TASK TO COMPLETE: The following data has a line with "R6: 3.9k (n7, n10) -> 4.3k (n7, n10)" and a line with "C6: 1.5uF (plus". Write out exactly those lines and all the lines between them.
----
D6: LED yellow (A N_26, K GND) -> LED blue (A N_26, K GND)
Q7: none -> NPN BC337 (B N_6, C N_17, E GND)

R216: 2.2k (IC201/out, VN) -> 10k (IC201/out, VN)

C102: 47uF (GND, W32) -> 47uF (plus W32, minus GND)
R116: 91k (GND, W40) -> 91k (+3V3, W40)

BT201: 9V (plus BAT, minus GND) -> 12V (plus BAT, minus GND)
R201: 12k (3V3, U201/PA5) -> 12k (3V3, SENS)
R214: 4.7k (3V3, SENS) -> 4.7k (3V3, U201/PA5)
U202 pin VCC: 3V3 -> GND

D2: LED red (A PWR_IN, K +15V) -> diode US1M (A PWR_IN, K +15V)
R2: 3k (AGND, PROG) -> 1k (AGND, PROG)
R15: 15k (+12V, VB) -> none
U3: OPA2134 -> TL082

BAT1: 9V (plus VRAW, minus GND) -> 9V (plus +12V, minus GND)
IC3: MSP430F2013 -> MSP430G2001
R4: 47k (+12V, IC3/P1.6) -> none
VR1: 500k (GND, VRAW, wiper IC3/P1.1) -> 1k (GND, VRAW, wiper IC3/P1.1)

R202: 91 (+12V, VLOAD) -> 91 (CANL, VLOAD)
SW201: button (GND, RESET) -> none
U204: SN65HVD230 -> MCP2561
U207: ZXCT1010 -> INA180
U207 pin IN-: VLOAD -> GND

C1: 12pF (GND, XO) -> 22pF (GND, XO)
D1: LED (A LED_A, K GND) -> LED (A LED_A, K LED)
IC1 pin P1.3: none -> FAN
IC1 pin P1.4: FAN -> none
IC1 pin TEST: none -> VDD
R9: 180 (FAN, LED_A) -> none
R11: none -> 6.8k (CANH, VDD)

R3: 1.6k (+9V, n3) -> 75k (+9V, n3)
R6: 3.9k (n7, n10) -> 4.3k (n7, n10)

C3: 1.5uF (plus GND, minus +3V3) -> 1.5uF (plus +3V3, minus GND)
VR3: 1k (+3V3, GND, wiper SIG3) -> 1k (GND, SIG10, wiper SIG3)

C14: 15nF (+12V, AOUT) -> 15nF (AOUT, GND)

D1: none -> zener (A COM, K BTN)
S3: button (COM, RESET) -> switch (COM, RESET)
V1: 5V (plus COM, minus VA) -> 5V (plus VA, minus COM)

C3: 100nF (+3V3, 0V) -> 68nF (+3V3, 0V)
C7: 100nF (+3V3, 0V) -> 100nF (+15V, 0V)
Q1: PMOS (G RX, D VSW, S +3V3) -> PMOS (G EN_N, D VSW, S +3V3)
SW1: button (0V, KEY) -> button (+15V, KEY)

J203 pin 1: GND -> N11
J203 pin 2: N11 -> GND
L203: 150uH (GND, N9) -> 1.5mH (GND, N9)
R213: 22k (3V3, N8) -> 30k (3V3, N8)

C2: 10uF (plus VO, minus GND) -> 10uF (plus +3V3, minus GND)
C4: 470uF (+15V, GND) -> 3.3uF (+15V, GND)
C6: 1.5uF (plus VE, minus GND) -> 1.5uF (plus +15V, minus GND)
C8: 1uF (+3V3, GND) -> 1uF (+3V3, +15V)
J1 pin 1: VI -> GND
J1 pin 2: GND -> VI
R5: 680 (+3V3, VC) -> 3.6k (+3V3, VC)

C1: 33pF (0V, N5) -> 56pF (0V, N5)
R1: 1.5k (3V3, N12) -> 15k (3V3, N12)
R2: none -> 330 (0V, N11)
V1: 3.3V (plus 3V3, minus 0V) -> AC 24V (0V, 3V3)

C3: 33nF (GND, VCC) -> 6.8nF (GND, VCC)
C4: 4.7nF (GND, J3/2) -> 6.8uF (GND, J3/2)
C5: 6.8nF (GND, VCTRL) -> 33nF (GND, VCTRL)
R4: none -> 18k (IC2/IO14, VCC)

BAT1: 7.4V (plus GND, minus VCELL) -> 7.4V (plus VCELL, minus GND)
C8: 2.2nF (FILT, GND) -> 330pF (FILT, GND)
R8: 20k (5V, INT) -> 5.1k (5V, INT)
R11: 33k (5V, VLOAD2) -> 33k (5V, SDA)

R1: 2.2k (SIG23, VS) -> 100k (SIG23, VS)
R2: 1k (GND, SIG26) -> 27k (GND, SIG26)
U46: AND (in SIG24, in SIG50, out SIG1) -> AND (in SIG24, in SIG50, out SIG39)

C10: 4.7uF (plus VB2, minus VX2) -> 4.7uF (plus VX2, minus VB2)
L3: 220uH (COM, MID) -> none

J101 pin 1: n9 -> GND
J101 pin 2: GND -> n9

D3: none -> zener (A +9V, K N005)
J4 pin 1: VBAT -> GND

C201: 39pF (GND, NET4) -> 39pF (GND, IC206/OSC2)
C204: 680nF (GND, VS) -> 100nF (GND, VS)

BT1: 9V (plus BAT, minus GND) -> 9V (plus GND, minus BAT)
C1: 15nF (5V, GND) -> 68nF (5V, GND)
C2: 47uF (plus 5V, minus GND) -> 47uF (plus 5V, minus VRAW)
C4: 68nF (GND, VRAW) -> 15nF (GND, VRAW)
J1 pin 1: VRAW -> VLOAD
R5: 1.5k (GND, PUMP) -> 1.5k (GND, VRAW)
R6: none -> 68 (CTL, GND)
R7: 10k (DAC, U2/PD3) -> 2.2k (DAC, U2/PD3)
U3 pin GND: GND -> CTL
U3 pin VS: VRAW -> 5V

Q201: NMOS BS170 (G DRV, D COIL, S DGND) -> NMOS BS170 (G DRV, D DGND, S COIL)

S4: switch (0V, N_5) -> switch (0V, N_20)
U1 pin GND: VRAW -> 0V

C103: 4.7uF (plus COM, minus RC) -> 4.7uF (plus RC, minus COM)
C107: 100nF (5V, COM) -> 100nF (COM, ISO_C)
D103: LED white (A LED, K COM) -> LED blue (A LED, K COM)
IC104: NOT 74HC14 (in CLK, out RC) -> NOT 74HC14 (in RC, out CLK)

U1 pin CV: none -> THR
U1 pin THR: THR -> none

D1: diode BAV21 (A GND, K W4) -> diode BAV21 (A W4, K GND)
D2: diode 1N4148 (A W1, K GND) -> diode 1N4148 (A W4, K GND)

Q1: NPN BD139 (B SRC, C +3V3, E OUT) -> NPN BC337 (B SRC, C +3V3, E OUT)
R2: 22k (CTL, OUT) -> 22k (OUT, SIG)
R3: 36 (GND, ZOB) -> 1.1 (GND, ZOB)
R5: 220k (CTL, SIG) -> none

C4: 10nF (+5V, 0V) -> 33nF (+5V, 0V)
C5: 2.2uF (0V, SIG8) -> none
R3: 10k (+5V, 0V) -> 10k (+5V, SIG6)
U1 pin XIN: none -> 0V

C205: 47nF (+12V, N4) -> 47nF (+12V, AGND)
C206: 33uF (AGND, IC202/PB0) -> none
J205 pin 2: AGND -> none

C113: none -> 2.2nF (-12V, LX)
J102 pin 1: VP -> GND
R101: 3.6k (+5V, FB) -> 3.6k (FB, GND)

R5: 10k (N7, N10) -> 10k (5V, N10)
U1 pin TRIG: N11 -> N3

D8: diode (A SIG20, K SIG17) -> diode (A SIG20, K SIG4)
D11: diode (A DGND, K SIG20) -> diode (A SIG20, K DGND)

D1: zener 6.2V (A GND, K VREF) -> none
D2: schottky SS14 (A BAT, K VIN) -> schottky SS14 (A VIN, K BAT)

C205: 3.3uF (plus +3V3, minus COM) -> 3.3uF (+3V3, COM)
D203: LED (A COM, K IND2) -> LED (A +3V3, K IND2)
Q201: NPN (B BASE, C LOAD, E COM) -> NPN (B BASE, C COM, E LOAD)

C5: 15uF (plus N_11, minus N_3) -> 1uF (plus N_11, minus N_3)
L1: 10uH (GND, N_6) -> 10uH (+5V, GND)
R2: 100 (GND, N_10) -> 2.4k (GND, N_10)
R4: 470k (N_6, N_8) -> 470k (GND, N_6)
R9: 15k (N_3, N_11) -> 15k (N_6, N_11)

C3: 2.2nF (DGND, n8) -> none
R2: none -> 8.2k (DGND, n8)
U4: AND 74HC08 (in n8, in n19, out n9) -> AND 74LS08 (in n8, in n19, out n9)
----
EXERCISE RESULT:
R6: 3.9k (n7, n10) -> 4.3k (n7, n10)

C3: 1.5uF (plus GND, minus +3V3) -> 1.5uF (plus +3V3, minus GND)
VR3: 1k (+3V3, GND, wiper SIG3) -> 1k (GND, SIG10, wiper SIG3)

C14: 15nF (+12V, AOUT) -> 15nF (AOUT, GND)

D1: none -> zener (A COM, K BTN)
S3: button (COM, RESET) -> switch (COM, RESET)
V1: 5V (plus COM, minus VA) -> 5V (plus VA, minus COM)

C3: 100nF (+3V3, 0V) -> 68nF (+3V3, 0V)
C7: 100nF (+3V3, 0V) -> 100nF (+15V, 0V)
Q1: PMOS (G RX, D VSW, S +3V3) -> PMOS (G EN_N, D VSW, S +3V3)
SW1: button (0V, KEY) -> button (+15V, KEY)

J203 pin 1: GND -> N11
J203 pin 2: N11 -> GND
L203: 150uH (GND, N9) -> 1.5mH (GND, N9)
R213: 22k (3V3, N8) -> 30k (3V3, N8)

C2: 10uF (plus VO, minus GND) -> 10uF (plus +3V3, minus GND)
C4: 470uF (+15V, GND) -> 3.3uF (+15V, GND)
C6: 1.5uF (plus VE, minus GND) -> 1.5uF (plus +15V, minus GND)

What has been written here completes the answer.